Task prompt: Return the full listing, character for character.

Available data:
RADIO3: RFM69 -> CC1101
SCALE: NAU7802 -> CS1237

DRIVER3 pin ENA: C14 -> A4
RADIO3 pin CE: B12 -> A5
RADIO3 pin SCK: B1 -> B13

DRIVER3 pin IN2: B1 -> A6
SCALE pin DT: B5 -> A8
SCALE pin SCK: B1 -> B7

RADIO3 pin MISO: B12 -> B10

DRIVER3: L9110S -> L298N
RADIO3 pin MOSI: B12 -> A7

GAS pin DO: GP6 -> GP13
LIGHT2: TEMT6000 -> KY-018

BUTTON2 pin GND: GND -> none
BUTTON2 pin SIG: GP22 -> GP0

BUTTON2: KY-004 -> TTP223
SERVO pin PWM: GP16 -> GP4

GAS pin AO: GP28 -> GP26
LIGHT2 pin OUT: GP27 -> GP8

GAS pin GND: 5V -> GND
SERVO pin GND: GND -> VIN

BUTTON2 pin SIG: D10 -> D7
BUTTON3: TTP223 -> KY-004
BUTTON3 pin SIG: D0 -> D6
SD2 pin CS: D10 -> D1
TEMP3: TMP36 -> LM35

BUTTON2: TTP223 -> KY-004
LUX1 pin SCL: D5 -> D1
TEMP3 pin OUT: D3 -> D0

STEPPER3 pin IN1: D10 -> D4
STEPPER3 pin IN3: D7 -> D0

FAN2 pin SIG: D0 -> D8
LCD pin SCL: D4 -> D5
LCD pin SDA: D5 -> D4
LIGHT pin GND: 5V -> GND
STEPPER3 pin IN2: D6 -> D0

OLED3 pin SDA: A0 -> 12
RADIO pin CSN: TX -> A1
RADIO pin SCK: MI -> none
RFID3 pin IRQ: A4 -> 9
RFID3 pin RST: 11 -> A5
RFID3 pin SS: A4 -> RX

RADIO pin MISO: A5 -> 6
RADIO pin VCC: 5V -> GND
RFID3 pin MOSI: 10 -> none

Expected answer:
RADIO3: RFM69 -> CC1101
SCALE: NAU7802 -> CS1237

DRIVER3 pin ENA: C14 -> A4
RADIO3 pin CE: B12 -> A5
RADIO3 pin SCK: B1 -> B13

DRIVER3 pin IN2: B1 -> A6
SCALE pin DT: B5 -> A8
SCALE pin SCK: B1 -> B7

RADIO3 pin MISO: B12 -> B10

DRIVER3: L9110S -> L298N
RADIO3 pin MOSI: B12 -> A7

GAS pin DO: GP6 -> GP13
LIGHT2: TEMT6000 -> KY-018

BUTTON2 pin GND: GND -> none
BUTTON2 pin SIG: GP22 -> GP0

BUTTON2: KY-004 -> TTP223
SERVO pin PWM: GP16 -> GP4

GAS pin AO: GP28 -> GP26
LIGHT2 pin OUT: GP27 -> GP8

GAS pin GND: 5V -> GND
SERVO pin GND: GND -> VIN

BUTTON2 pin SIG: D10 -> D7
BUTTON3: TTP223 -> KY-004
BUTTON3 pin SIG: D0 -> D6
SD2 pin CS: D10 -> D1
TEMP3: TMP36 -> LM35

BUTTON2: TTP223 -> KY-004
LUX1 pin SCL: D5 -> D1
TEMP3 pin OUT: D3 -> D0

STEPPER3 pin IN1: D10 -> D4
STEPPER3 pin IN3: D7 -> D0

FAN2 pin SIG: D0 -> D8
LCD pin SCL: D4 -> D5
LCD pin SDA: D5 -> D4
LIGHT pin GND: 5V -> GND
STEPPER3 pin IN2: D6 -> D0

OLED3 pin SDA: A0 -> 12
RADIO pin CSN: TX -> A1
RADIO pin SCK: MI -> none
RFID3 pin IRQ: A4 -> 9
RFID3 pin RST: 11 -> A5
RFID3 pin SS: A4 -> RX

RADIO pin MISO: A5 -> 6
RADIO pin VCC: 5V -> GND
RFID3 pin MOSI: 10 -> none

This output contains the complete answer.